* **YOUR GOAL**
Find the line with "white boat: 1 -> 3" in the data below, then restate it and all remaining lines exactly, adding nothing.

+ + + + + + +

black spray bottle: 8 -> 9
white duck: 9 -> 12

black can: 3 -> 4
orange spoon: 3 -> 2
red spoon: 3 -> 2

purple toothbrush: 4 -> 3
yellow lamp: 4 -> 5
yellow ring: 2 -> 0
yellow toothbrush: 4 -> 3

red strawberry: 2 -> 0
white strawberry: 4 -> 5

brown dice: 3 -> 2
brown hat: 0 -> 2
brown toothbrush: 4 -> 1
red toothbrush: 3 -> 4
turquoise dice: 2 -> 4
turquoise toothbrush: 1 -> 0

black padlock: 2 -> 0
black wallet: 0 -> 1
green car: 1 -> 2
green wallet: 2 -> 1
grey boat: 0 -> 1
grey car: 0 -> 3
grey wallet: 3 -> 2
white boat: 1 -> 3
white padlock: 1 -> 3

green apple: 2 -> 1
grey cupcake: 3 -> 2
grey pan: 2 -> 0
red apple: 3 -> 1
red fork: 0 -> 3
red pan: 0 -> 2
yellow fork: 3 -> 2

+ + + + + + +

* **EXPECTED ANSWER**
white boat: 1 -> 3
white padlock: 1 -> 3

green apple: 2 -> 1
grey cupcake: 3 -> 2
grey pan: 2 -> 0
red apple: 3 -> 1
red fork: 0 -> 3
red pan: 0 -> 2
yellow fork: 3 -> 2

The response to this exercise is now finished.